INFORMATION SHOWN -
*** Block opens ***

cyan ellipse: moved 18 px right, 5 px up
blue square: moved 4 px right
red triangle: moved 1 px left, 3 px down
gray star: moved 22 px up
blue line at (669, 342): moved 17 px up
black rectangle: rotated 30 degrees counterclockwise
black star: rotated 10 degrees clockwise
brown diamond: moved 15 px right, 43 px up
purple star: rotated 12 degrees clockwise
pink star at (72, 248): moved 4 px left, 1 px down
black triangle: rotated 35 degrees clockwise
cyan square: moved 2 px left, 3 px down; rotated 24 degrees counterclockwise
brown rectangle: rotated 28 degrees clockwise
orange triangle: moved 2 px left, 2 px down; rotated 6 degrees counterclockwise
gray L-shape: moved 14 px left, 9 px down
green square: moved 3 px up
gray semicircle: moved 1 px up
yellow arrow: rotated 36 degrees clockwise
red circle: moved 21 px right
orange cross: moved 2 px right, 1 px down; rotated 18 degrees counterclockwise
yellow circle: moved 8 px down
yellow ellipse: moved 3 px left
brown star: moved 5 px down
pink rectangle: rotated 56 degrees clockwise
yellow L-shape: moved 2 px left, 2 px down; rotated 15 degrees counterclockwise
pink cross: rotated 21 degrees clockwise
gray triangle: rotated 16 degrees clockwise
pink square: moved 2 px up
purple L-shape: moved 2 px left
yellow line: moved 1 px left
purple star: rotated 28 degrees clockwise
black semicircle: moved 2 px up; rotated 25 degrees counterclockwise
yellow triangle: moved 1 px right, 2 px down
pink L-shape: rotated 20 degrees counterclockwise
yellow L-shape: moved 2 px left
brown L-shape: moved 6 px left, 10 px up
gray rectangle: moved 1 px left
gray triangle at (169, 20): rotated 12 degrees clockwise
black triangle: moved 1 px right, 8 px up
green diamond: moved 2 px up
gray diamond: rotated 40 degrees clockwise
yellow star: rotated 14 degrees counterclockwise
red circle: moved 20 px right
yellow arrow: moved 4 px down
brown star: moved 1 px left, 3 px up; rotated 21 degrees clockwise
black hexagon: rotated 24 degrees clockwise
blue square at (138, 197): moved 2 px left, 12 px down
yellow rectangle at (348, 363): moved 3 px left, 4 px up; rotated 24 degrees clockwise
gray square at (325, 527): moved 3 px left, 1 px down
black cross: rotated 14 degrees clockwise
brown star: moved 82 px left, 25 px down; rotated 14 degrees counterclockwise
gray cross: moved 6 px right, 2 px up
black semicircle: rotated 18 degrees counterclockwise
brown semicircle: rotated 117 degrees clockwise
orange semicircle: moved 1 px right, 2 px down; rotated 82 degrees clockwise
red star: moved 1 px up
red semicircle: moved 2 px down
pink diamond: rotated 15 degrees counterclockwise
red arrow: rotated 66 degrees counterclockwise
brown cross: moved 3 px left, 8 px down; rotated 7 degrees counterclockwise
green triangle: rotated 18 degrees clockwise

*** Block closes ***

YOUR GOAL -
Copy, exactly as written, the lines above, beginning with the one that contains "pink diamond: rotated" and ending with the last.

SOLVED PROBLEM -
pink diamond: rotated 15 degrees counterclockwise
red arrow: rotated 66 degrees counterclockwise
brown cross: moved 3 px left, 8 px down; rotated 7 degrees counterclockwise
green triangle: rotated 18 degrees clockwise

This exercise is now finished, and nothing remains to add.